*** Records to process Section Begins ***

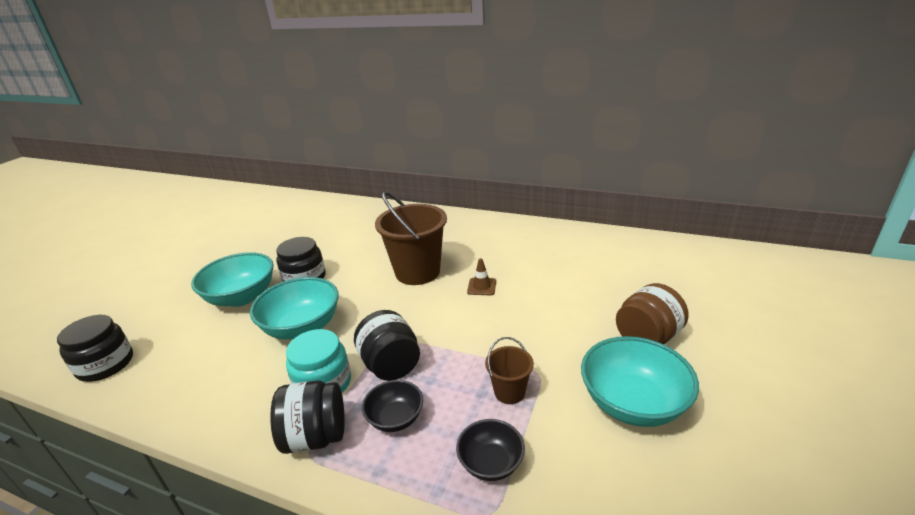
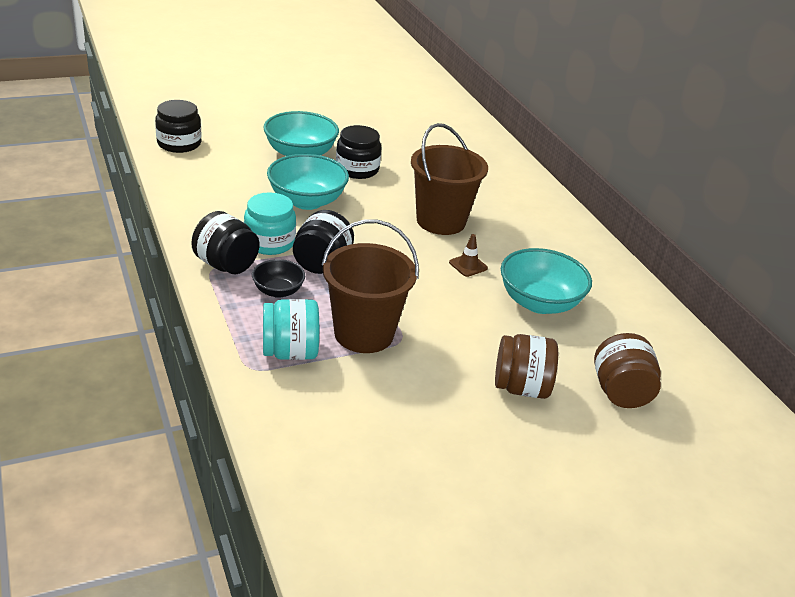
camera: 40 degrees right, 5 degrees up
black bowl [456,419,525,481] -> turquoise jar [263,299,319,360]
brown bucket [485,337,534,404] -> brown bucket [321,219,419,353], size x2.04
turquoise bowl [581,336,699,427] -> turquoise bowl moved to [501,248,592,314]
none -> brown jar [594,333,661,408]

*** Records to process Section Ends ***

Your copy must match the records above exactly, apart from the pictures, which are excluded.

camera: 40 degrees right, 5 degrees up
black bowl [456,419,525,481] -> turquoise jar [263,299,319,360]
brown bucket [485,337,534,404] -> brown bucket [321,219,419,353], size x2.04
turquoise bowl [581,336,699,427] -> turquoise bowl moved to [501,248,592,314]
none -> brown jar [594,333,661,408]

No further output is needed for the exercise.